Task data Block Start
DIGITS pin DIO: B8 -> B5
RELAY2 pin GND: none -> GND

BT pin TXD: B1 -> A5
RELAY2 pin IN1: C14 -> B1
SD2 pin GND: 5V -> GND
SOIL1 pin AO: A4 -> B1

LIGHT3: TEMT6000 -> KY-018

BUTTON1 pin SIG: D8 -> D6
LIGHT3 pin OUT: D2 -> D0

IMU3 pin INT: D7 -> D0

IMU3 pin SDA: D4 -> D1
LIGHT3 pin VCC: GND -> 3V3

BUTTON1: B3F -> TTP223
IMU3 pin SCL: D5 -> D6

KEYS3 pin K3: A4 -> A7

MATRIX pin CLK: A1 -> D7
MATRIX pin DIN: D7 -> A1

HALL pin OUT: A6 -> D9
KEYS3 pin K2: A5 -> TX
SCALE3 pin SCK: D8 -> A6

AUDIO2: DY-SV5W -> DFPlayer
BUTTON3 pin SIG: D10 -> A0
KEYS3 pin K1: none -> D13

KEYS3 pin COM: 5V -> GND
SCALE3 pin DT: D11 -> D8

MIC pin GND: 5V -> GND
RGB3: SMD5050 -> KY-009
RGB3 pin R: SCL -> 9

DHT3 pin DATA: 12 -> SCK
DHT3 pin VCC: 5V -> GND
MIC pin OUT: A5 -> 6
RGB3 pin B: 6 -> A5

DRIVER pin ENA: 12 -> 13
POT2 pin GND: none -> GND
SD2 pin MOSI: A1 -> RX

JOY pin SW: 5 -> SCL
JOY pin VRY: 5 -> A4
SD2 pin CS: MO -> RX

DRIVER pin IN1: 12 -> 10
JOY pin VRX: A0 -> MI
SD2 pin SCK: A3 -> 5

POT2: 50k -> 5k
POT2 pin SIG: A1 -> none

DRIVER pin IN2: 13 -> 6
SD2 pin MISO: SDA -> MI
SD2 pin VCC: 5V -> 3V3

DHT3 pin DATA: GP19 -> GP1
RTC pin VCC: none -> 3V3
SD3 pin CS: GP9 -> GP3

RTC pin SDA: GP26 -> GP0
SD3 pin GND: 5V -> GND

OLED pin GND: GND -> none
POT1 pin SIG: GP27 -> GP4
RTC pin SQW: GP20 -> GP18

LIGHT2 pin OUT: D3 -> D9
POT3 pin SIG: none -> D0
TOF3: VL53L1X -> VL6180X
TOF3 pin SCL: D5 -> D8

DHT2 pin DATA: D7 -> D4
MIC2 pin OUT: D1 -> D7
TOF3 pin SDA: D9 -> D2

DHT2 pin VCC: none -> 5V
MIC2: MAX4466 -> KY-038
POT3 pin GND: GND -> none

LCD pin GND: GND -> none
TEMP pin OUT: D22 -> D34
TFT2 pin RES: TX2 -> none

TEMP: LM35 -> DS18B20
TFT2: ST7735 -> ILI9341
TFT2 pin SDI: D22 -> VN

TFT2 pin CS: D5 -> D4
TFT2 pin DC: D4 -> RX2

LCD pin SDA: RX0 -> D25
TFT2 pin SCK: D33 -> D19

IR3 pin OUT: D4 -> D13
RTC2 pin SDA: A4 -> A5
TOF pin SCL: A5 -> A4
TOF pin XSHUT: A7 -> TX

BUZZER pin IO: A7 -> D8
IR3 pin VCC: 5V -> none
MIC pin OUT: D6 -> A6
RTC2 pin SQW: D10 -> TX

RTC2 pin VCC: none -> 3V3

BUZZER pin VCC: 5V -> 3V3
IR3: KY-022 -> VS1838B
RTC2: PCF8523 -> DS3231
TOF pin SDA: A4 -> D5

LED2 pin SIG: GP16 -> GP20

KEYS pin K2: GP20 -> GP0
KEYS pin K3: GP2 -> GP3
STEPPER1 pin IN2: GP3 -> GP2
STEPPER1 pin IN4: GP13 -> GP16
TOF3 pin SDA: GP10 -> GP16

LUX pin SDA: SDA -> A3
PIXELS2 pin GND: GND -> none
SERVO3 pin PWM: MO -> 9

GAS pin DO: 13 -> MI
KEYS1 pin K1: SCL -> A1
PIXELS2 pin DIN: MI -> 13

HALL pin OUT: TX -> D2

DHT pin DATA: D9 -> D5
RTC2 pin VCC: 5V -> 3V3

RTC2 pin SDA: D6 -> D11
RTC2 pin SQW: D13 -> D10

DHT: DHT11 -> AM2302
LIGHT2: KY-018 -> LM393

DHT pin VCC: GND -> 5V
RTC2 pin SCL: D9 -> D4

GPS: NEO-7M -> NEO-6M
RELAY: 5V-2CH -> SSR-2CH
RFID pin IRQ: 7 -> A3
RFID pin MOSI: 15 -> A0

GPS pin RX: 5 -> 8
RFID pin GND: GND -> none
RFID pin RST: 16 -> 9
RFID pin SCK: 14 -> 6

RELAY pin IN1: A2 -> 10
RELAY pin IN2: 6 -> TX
Task data Block End
Copy out every entry, keeping each line exactly as it is.

Answer section
DIGITS pin DIO: B8 -> B5
RELAY2 pin GND: none -> GND

BT pin TXD: B1 -> A5
RELAY2 pin IN1: C14 -> B1
SD2 pin GND: 5V -> GND
SOIL1 pin AO: A4 -> B1

LIGHT3: TEMT6000 -> KY-018

BUTTON1 pin SIG: D8 -> D6
LIGHT3 pin OUT: D2 -> D0

IMU3 pin INT: D7 -> D0

IMU3 pin SDA: D4 -> D1
LIGHT3 pin VCC: GND -> 3V3

BUTTON1: B3F -> TTP223
IMU3 pin SCL: D5 -> D6

KEYS3 pin K3: A4 -> A7

MATRIX pin CLK: A1 -> D7
MATRIX pin DIN: D7 -> A1

HALL pin OUT: A6 -> D9
KEYS3 pin K2: A5 -> TX
SCALE3 pin SCK: D8 -> A6

AUDIO2: DY-SV5W -> DFPlayer
BUTTON3 pin SIG: D10 -> A0
KEYS3 pin K1: none -> D13

KEYS3 pin COM: 5V -> GND
SCALE3 pin DT: D11 -> D8

MIC pin GND: 5V -> GND
RGB3: SMD5050 -> KY-009
RGB3 pin R: SCL -> 9

DHT3 pin DATA: 12 -> SCK
DHT3 pin VCC: 5V -> GND
MIC pin OUT: A5 -> 6
RGB3 pin B: 6 -> A5

DRIVER pin ENA: 12 -> 13
POT2 pin GND: none -> GND
SD2 pin MOSI: A1 -> RX

JOY pin SW: 5 -> SCL
JOY pin VRY: 5 -> A4
SD2 pin CS: MO -> RX

DRIVER pin IN1: 12 -> 10
JOY pin VRX: A0 -> MI
SD2 pin SCK: A3 -> 5

POT2: 50k -> 5k
POT2 pin SIG: A1 -> none

DRIVER pin IN2: 13 -> 6
SD2 pin MISO: SDA -> MI
SD2 pin VCC: 5V -> 3V3

DHT3 pin DATA: GP19 -> GP1
RTC pin VCC: none -> 3V3
SD3 pin CS: GP9 -> GP3

RTC pin SDA: GP26 -> GP0
SD3 pin GND: 5V -> GND

OLED pin GND: GND -> none
POT1 pin SIG: GP27 -> GP4
RTC pin SQW: GP20 -> GP18

LIGHT2 pin OUT: D3 -> D9
POT3 pin SIG: none -> D0
TOF3: VL53L1X -> VL6180X
TOF3 pin SCL: D5 -> D8

DHT2 pin DATA: D7 -> D4
MIC2 pin OUT: D1 -> D7
TOF3 pin SDA: D9 -> D2

DHT2 pin VCC: none -> 5V
MIC2: MAX4466 -> KY-038
POT3 pin GND: GND -> none

LCD pin GND: GND -> none
TEMP pin OUT: D22 -> D34
TFT2 pin RES: TX2 -> none

TEMP: LM35 -> DS18B20
TFT2: ST7735 -> ILI9341
TFT2 pin SDI: D22 -> VN

TFT2 pin CS: D5 -> D4
TFT2 pin DC: D4 -> RX2

LCD pin SDA: RX0 -> D25
TFT2 pin SCK: D33 -> D19

IR3 pin OUT: D4 -> D13
RTC2 pin SDA: A4 -> A5
TOF pin SCL: A5 -> A4
TOF pin XSHUT: A7 -> TX

BUZZER pin IO: A7 -> D8
IR3 pin VCC: 5V -> none
MIC pin OUT: D6 -> A6
RTC2 pin SQW: D10 -> TX

RTC2 pin VCC: none -> 3V3

BUZZER pin VCC: 5V -> 3V3
IR3: KY-022 -> VS1838B
RTC2: PCF8523 -> DS3231
TOF pin SDA: A4 -> D5

LED2 pin SIG: GP16 -> GP20

KEYS pin K2: GP20 -> GP0
KEYS pin K3: GP2 -> GP3
STEPPER1 pin IN2: GP3 -> GP2
STEPPER1 pin IN4: GP13 -> GP16
TOF3 pin SDA: GP10 -> GP16

LUX pin SDA: SDA -> A3
PIXELS2 pin GND: GND -> none
SERVO3 pin PWM: MO -> 9

GAS pin DO: 13 -> MI
KEYS1 pin K1: SCL -> A1
PIXELS2 pin DIN: MI -> 13

HALL pin OUT: TX -> D2

DHT pin DATA: D9 -> D5
RTC2 pin VCC: 5V -> 3V3

RTC2 pin SDA: D6 -> D11
RTC2 pin SQW: D13 -> D10

DHT: DHT11 -> AM2302
LIGHT2: KY-018 -> LM393

DHT pin VCC: GND -> 5V
RTC2 pin SCL: D9 -> D4

GPS: NEO-7M -> NEO-6M
RELAY: 5V-2CH -> SSR-2CH
RFID pin IRQ: 7 -> A3
RFID pin MOSI: 15 -> A0

GPS pin RX: 5 -> 8
RFID pin GND: GND -> none
RFID pin RST: 16 -> 9
RFID pin SCK: 14 -> 6

RELAY pin IN1: A2 -> 10
RELAY pin IN2: 6 -> TX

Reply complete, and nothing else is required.